_WORK INSTRUCTION_:
Give back the full listing exactly as written.

_RECORDS FOR PROCESSING_:
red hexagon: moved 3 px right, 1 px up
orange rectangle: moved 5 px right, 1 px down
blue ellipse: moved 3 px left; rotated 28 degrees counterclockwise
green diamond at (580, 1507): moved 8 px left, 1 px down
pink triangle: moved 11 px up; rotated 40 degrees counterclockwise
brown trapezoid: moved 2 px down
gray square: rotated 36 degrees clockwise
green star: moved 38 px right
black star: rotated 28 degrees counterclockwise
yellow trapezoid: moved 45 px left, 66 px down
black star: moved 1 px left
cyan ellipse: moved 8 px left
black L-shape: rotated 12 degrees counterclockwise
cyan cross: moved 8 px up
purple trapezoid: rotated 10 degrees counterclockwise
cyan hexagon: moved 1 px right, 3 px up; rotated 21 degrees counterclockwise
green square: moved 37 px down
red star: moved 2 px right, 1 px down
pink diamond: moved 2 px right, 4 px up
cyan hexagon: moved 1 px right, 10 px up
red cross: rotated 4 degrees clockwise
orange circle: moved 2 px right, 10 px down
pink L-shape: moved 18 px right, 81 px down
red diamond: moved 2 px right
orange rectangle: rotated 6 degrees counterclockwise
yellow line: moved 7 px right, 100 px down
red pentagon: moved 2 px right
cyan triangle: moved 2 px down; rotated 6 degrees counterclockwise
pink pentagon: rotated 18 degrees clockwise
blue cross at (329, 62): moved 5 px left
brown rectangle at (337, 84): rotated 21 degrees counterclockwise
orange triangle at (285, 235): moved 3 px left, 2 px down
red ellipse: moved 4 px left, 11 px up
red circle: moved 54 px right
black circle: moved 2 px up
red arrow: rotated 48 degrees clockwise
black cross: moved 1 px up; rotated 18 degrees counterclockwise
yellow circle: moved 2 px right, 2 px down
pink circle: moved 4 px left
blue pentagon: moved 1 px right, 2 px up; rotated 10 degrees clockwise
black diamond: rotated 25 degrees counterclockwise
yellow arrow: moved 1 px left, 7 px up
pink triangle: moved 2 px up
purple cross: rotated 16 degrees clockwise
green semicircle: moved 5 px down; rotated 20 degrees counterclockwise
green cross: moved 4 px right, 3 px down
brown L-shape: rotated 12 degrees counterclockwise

_REPLY TO THE TASK_:
red hexagon: moved 3 px right, 1 px up
orange rectangle: moved 5 px right, 1 px down
blue ellipse: moved 3 px left; rotated 28 degrees counterclockwise
green diamond at (580, 1507): moved 8 px left, 1 px down
pink triangle: moved 11 px up; rotated 40 degrees counterclockwise
brown trapezoid: moved 2 px down
gray square: rotated 36 degrees clockwise
green star: moved 38 px right
black star: rotated 28 degrees counterclockwise
yellow trapezoid: moved 45 px left, 66 px down
black star: moved 1 px left
cyan ellipse: moved 8 px left
black L-shape: rotated 12 degrees counterclockwise
cyan cross: moved 8 px up
purple trapezoid: rotated 10 degrees counterclockwise
cyan hexagon: moved 1 px right, 3 px up; rotated 21 degrees counterclockwise
green square: moved 37 px down
red star: moved 2 px right, 1 px down
pink diamond: moved 2 px right, 4 px up
cyan hexagon: moved 1 px right, 10 px up
red cross: rotated 4 degrees clockwise
orange circle: moved 2 px right, 10 px down
pink L-shape: moved 18 px right, 81 px down
red diamond: moved 2 px right
orange rectangle: rotated 6 degrees counterclockwise
yellow line: moved 7 px right, 100 px down
red pentagon: moved 2 px right
cyan triangle: moved 2 px down; rotated 6 degrees counterclockwise
pink pentagon: rotated 18 degrees clockwise
blue cross at (329, 62): moved 5 px left
brown rectangle at (337, 84): rotated 21 degrees counterclockwise
orange triangle at (285, 235): moved 3 px left, 2 px down
red ellipse: moved 4 px left, 11 px up
red circle: moved 54 px right
black circle: moved 2 px up
red arrow: rotated 48 degrees clockwise
black cross: moved 1 px up; rotated 18 degrees counterclockwise
yellow circle: moved 2 px right, 2 px down
pink circle: moved 4 px left
blue pentagon: moved 1 px right, 2 px up; rotated 10 degrees clockwise
black diamond: rotated 25 degrees counterclockwise
yellow arrow: moved 1 px left, 7 px up
pink triangle: moved 2 px up
purple cross: rotated 16 degrees clockwise
green semicircle: moved 5 px down; rotated 20 degrees counterclockwise
green cross: moved 4 px right, 3 px down
brown L-shape: rotated 12 degrees counterclockwise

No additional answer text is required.